### Records for processing

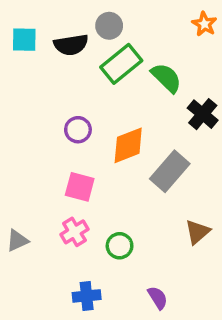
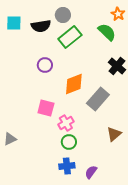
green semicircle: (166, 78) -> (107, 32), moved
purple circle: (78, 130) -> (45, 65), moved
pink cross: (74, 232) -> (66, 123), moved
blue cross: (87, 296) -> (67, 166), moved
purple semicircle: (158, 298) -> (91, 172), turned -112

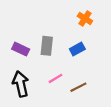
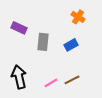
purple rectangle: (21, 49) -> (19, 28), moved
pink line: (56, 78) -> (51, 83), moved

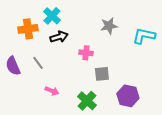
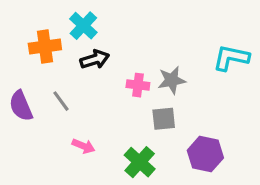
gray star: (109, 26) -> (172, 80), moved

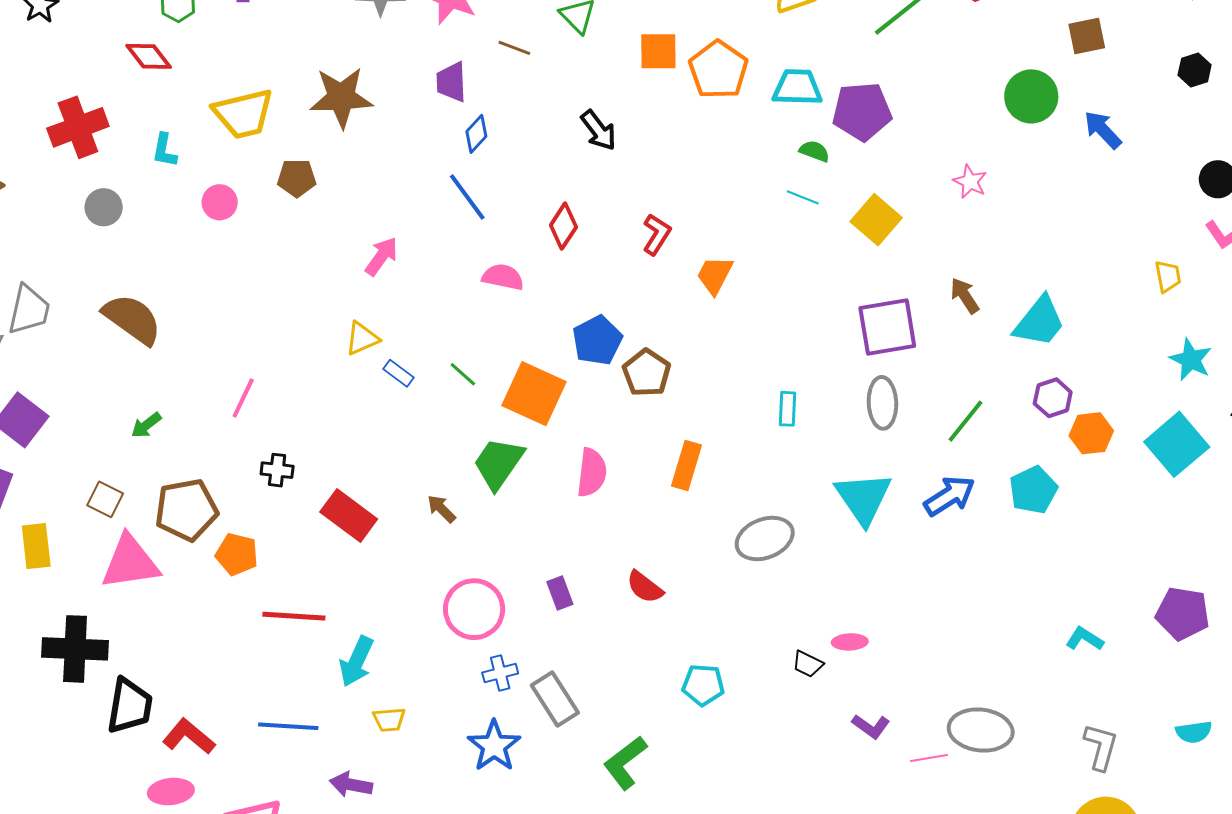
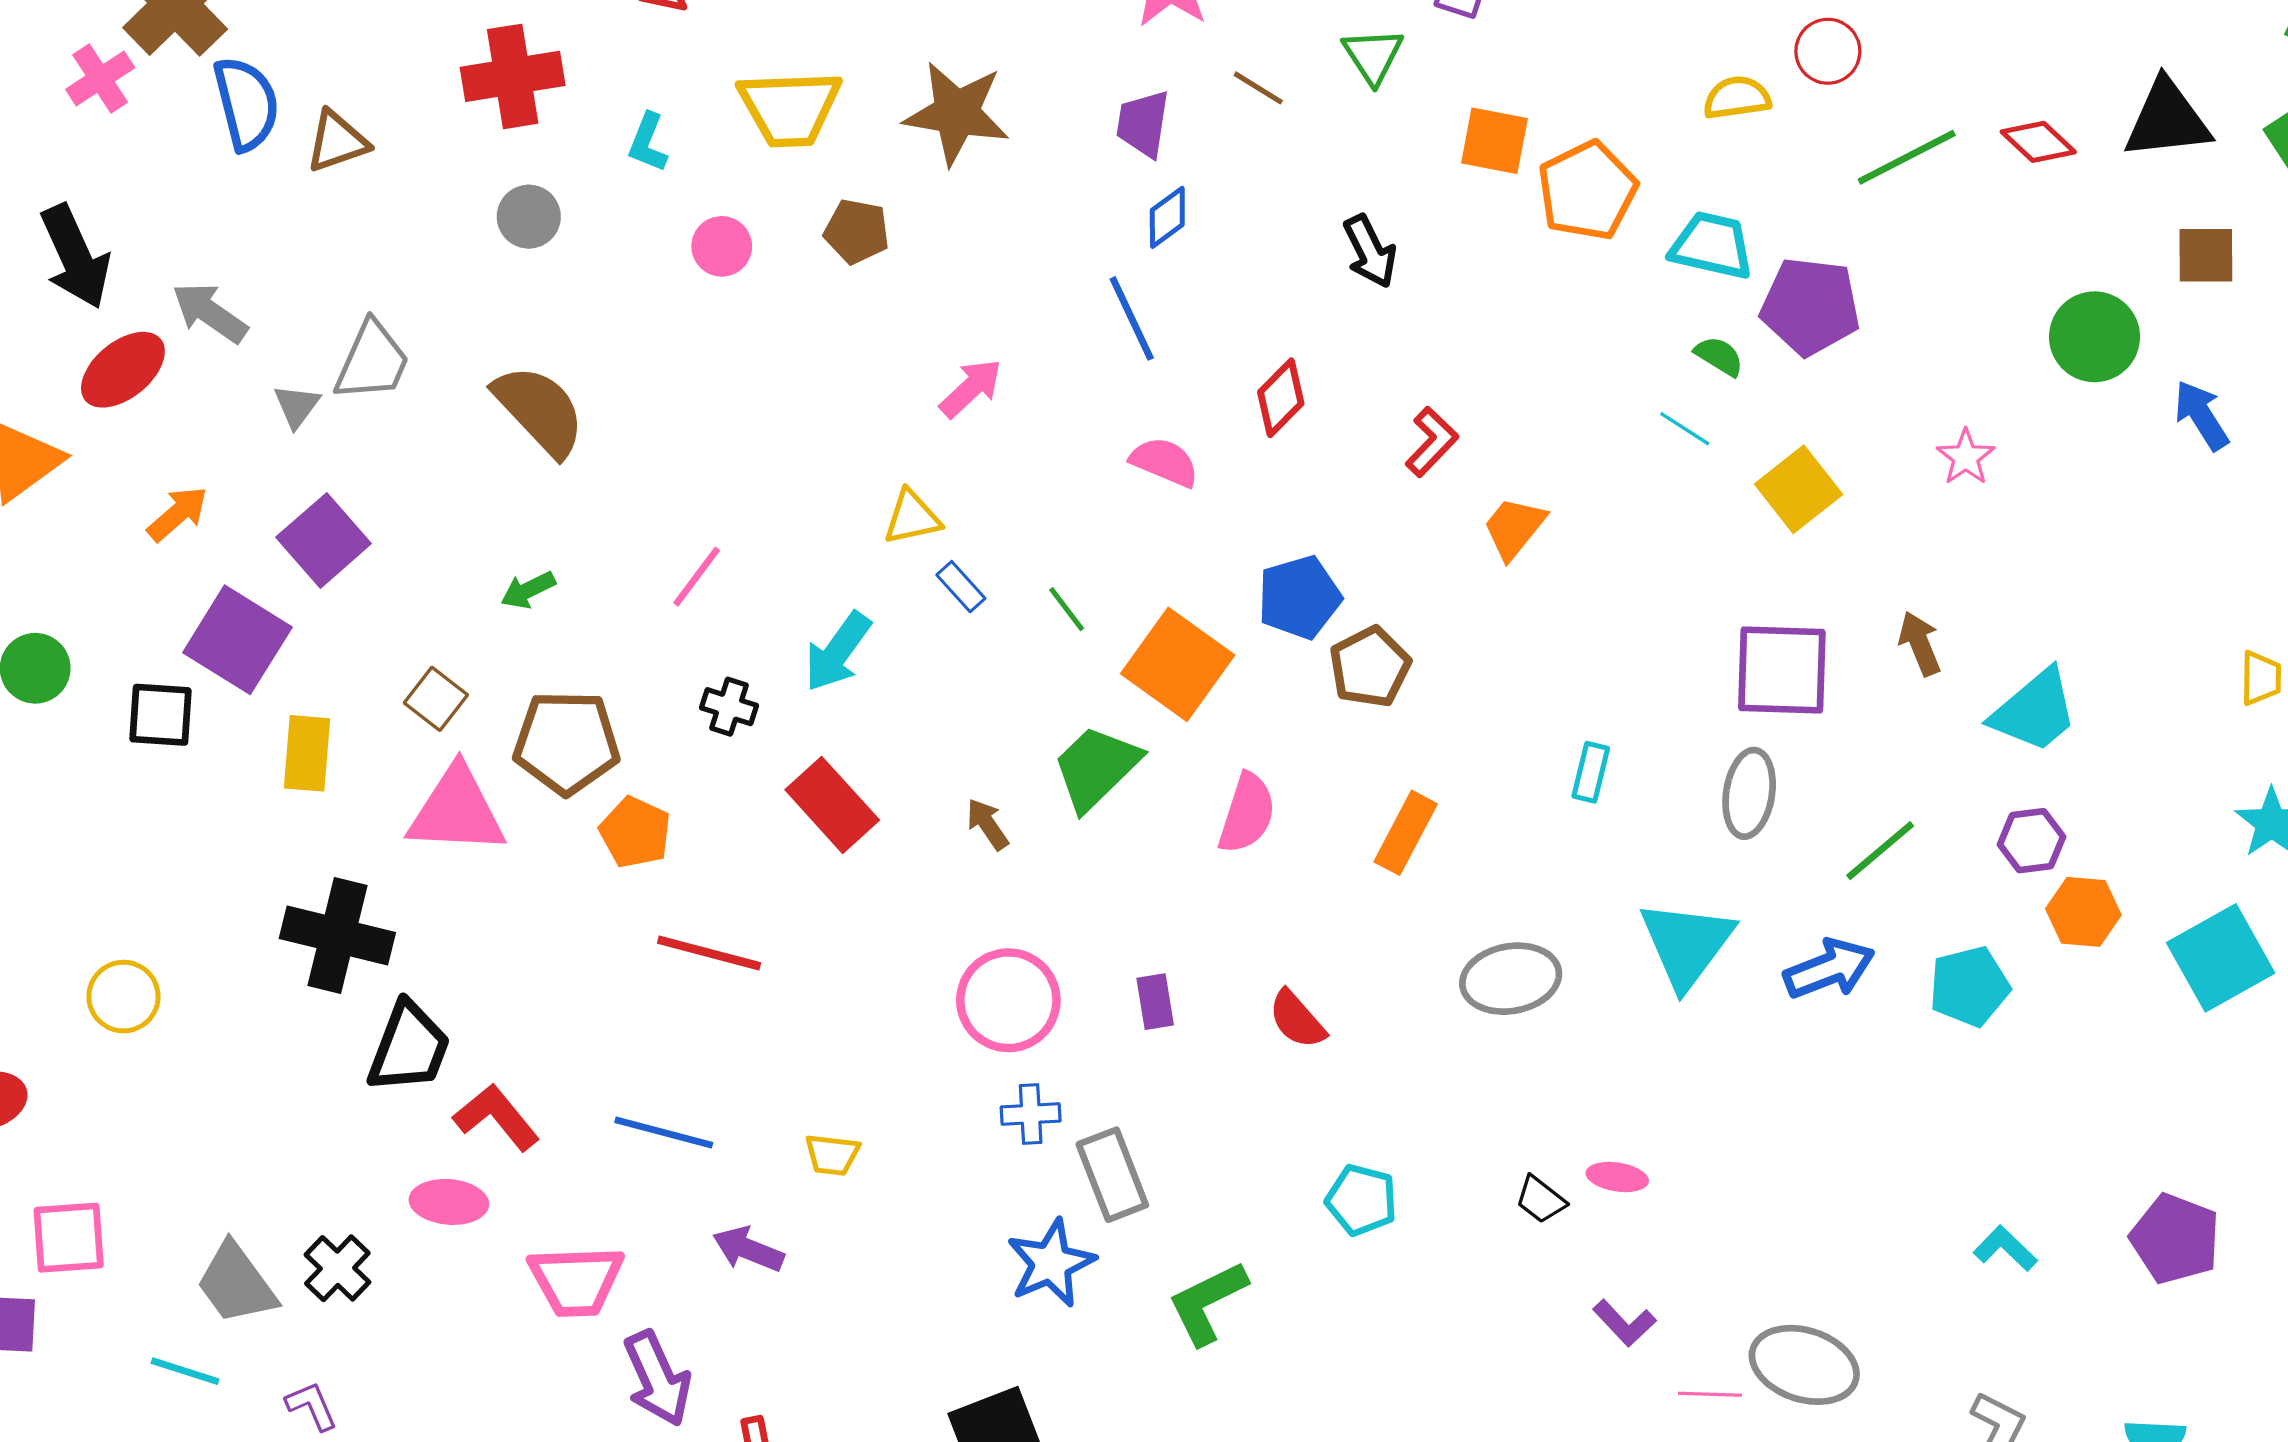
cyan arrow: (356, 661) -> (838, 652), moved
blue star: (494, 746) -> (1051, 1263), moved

### What to do
From the line containing "purple rectangle: (21, 49) -> (19, 28), moved" through the last line of the material above, write out each line exactly, leaving aside all pictures.

### Output of the task
purple rectangle: (21, 49) -> (19, 28), moved
pink line: (56, 78) -> (51, 83), moved

gray star: (109, 26) -> (172, 80), moved

cyan arrow: (356, 661) -> (838, 652), moved
blue star: (494, 746) -> (1051, 1263), moved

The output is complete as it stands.